## Study material

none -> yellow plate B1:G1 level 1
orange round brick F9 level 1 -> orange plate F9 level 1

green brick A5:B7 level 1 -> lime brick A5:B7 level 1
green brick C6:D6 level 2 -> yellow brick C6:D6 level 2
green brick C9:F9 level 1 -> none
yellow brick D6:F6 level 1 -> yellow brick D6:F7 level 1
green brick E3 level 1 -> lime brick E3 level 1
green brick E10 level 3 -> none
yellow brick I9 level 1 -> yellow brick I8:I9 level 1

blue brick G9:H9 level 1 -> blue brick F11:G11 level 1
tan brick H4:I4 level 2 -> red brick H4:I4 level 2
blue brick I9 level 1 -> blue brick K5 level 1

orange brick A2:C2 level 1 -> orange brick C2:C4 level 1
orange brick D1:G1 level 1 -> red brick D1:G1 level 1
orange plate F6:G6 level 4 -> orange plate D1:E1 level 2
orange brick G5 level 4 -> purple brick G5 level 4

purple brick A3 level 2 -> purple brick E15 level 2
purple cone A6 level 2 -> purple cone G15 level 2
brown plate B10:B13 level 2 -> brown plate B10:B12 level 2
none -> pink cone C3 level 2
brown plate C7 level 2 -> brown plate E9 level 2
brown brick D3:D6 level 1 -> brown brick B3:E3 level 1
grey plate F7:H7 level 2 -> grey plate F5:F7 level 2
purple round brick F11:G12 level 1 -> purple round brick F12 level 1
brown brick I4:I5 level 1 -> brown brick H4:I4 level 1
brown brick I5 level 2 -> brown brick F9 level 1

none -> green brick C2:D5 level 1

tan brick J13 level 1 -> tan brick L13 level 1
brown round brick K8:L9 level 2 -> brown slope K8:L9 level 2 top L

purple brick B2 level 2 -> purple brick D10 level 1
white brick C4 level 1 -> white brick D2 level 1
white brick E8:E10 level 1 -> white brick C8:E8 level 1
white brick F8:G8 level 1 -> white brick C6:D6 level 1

## To do
Return all lines in the data that include the word "cone".

## Result
purple cone A6 level 2 -> purple cone G15 level 2
none -> pink cone C3 level 2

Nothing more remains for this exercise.